ACTION ITEM:
Leaving out every picture, retype the lines below from the top through the one that contains "(350, 447) = (376, 271): purple bell -> none".
(DATA SUPPLIED begins)
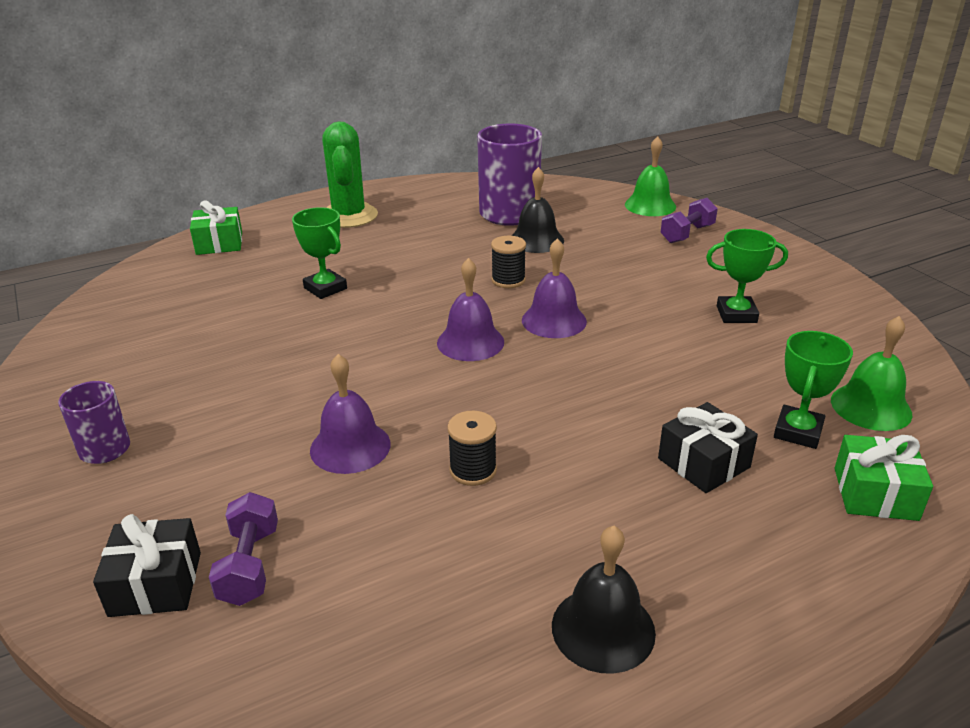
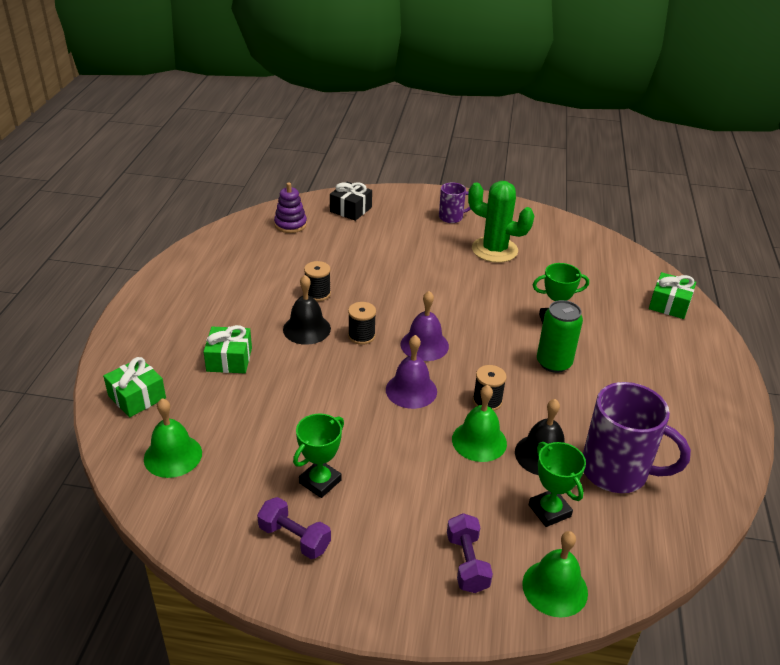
camera: 125 degrees right, 5 degrees up
(250, 565) = (335, 227): purple dumbbell -> purple dumbbell (294, 538)
(290, 637) = (290, 224): none -> purple stacking toy
(349, 216) = (680, 378): green cactus -> green cactus (494, 250)
(350, 447) = (376, 271): purple bell -> none
(402, 268) = (554, 363): none -> green can
(513, 388) = (361, 336): none -> black spool
(565, 267) = (479, 441): none -> green bell
(603, 628) = (201, 280): black bell -> black bell (306, 329)
(703, 463) = (229, 359): black gift -> green gift
(798, 432) = (200, 408): green trophy -> green trophy (549, 511)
(DATA SUPPLIED ends)
WORKED SOLUTION:
camera: 125 degrees right, 5 degrees up
(250, 565) = (335, 227): purple dumbbell -> purple dumbbell (294, 538)
(290, 637) = (290, 224): none -> purple stacking toy
(349, 216) = (680, 378): green cactus -> green cactus (494, 250)
(350, 447) = (376, 271): purple bell -> none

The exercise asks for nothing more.